═══ ENTRIES SHOWN ═══

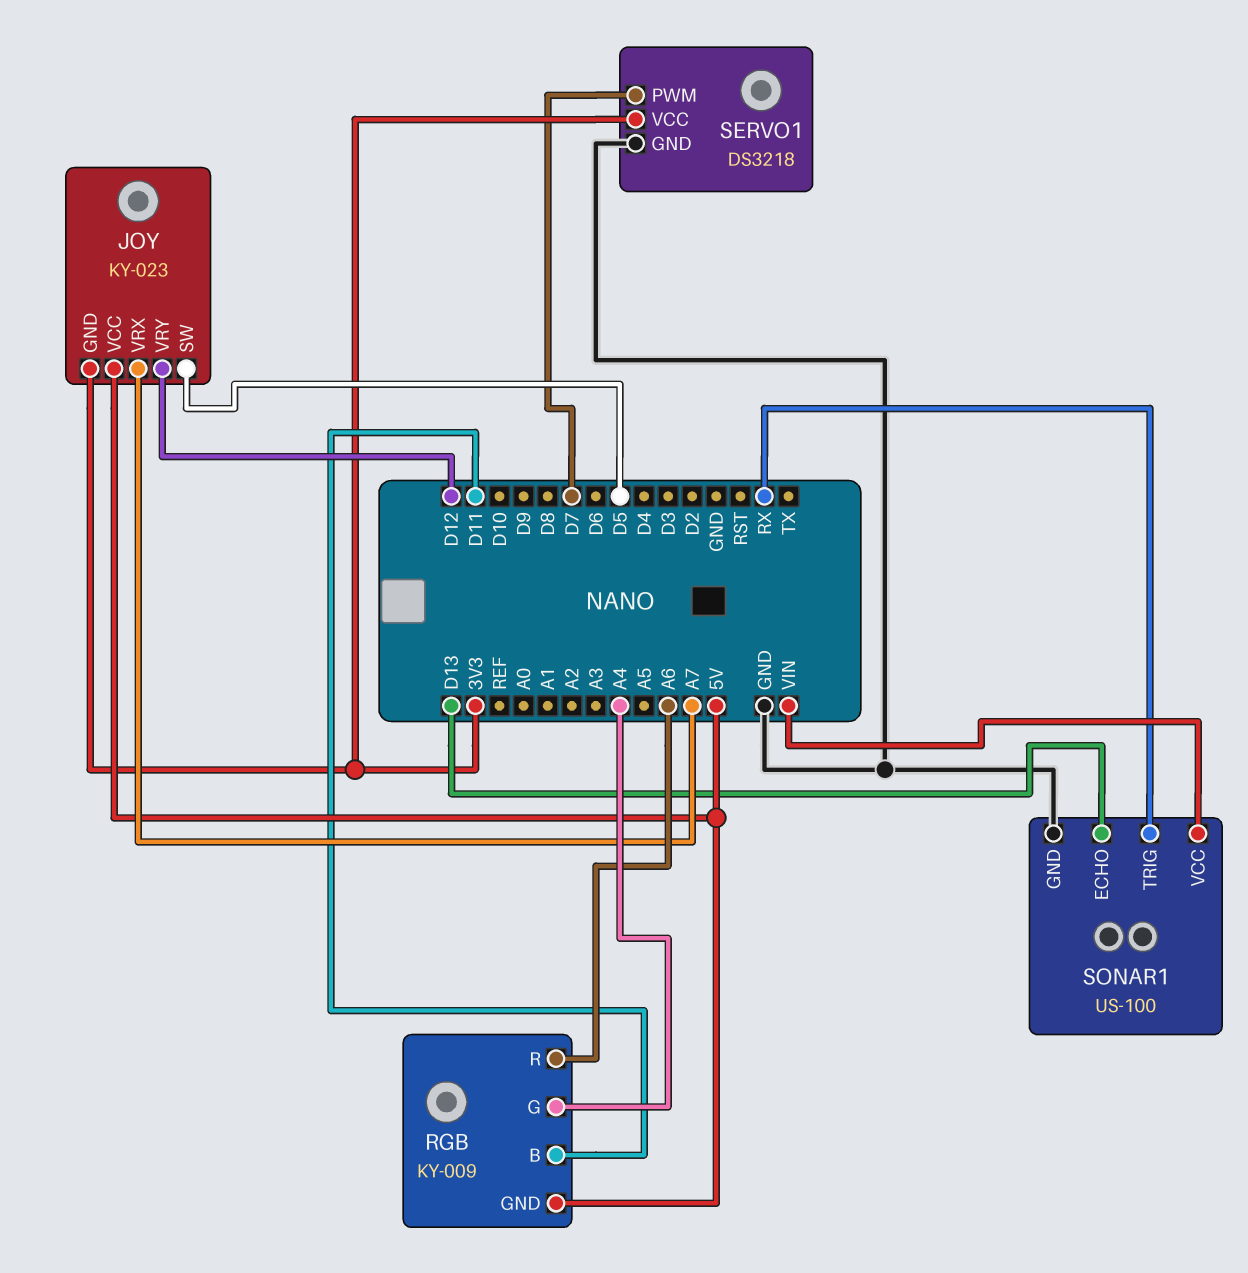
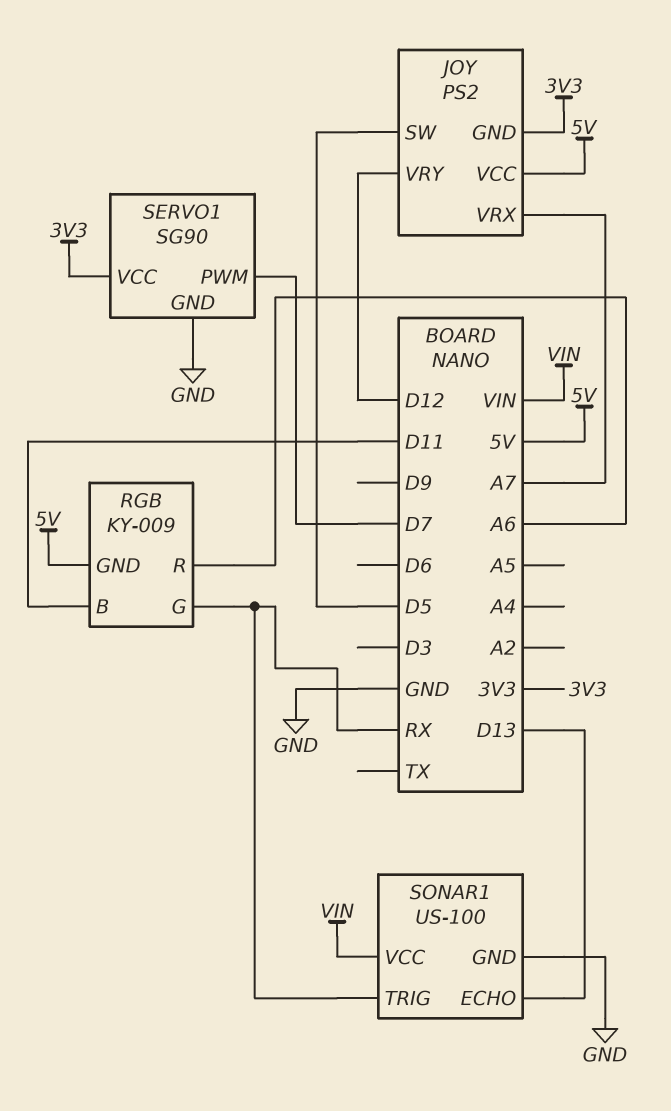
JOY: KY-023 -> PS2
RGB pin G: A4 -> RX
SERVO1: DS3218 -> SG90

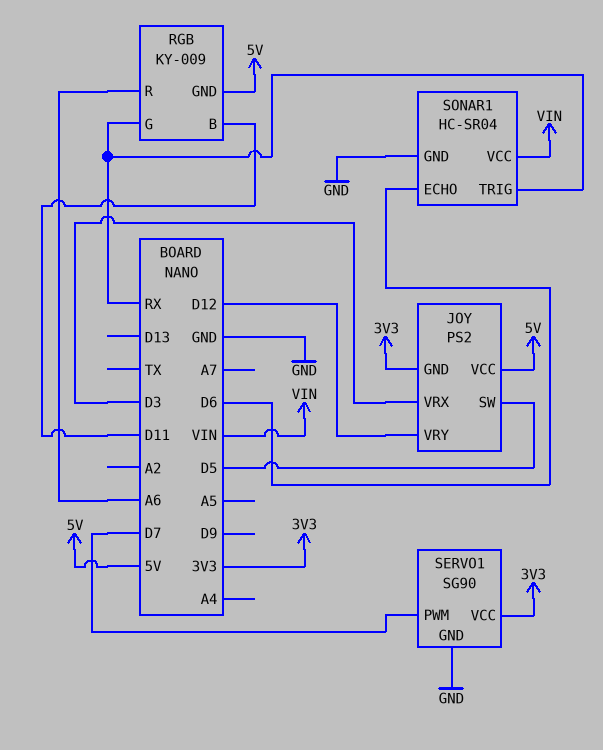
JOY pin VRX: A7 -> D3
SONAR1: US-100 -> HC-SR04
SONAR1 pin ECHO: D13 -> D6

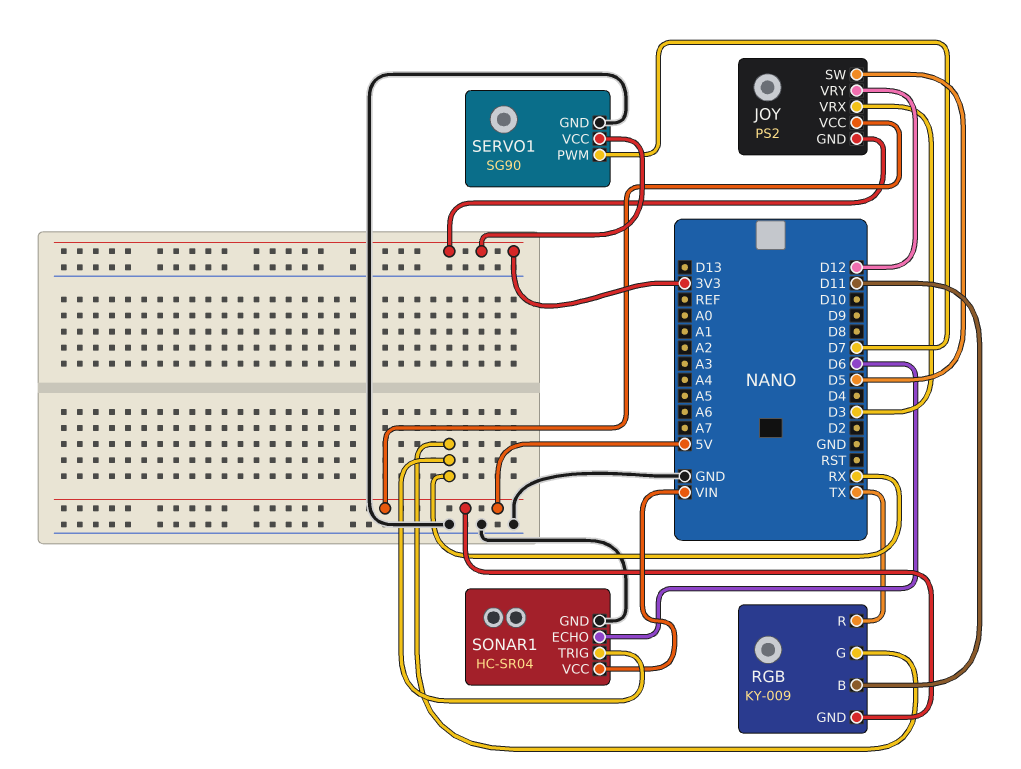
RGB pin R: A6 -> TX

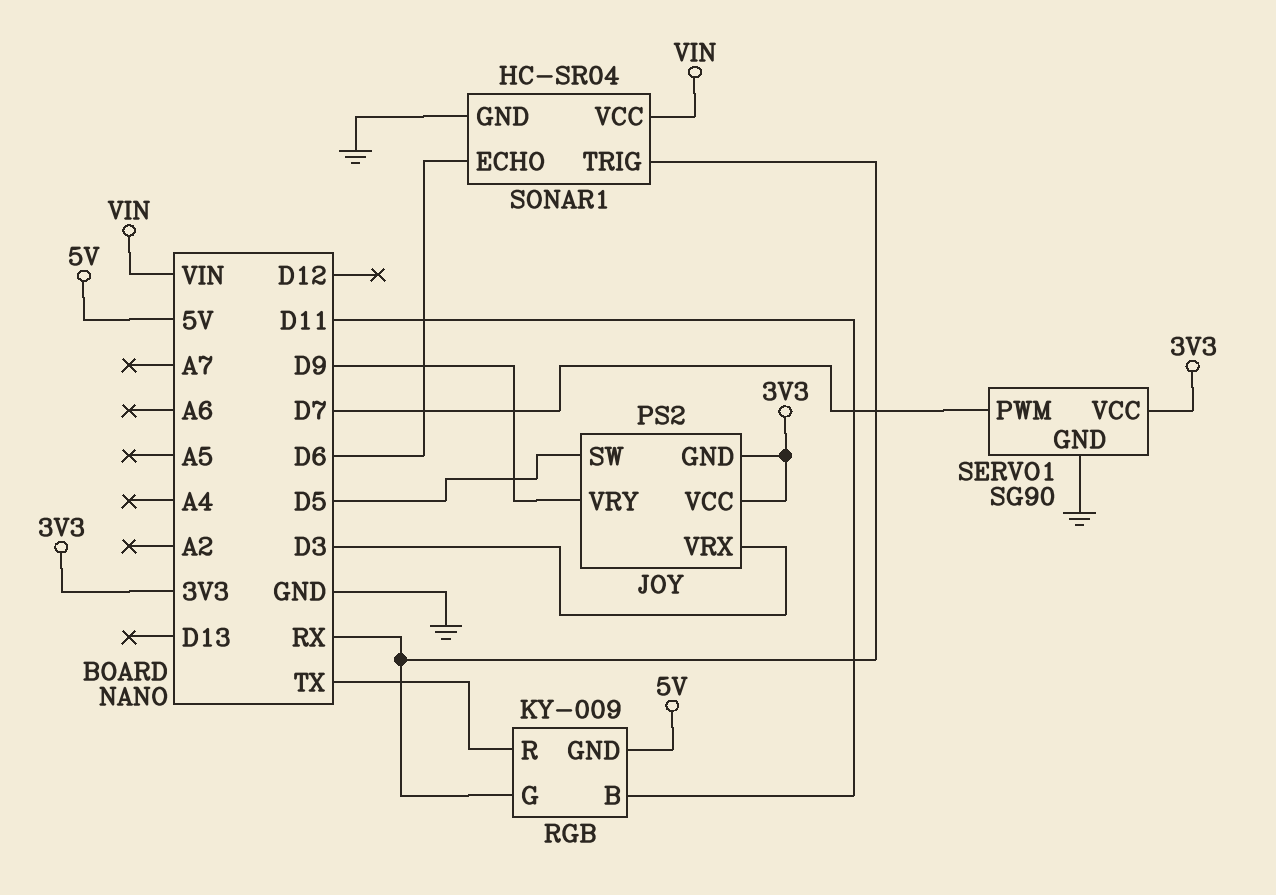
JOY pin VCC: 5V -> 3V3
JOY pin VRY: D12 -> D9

═══
═══ ENTRIES SHOWN ═══

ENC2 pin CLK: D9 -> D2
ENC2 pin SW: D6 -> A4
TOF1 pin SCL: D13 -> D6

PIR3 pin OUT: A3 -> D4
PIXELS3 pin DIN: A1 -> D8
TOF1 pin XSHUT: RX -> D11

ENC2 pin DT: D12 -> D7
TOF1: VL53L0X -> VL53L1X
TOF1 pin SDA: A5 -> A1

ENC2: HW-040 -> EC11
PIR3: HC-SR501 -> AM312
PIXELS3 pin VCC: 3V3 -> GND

═══

From the records above, output only the lines starting at the one containing "JOY: KY-023 -> PS2" and ending at the one containing "JOY pin VRY: D12 -> D9", word for word. Pictures stay out.

JOY: KY-023 -> PS2
RGB pin G: A4 -> RX
SERVO1: DS3218 -> SG90

JOY pin VRX: A7 -> D3
SONAR1: US-100 -> HC-SR04
SONAR1 pin ECHO: D13 -> D6

RGB pin R: A6 -> TX

JOY pin VCC: 5V -> 3V3
JOY pin VRY: D12 -> D9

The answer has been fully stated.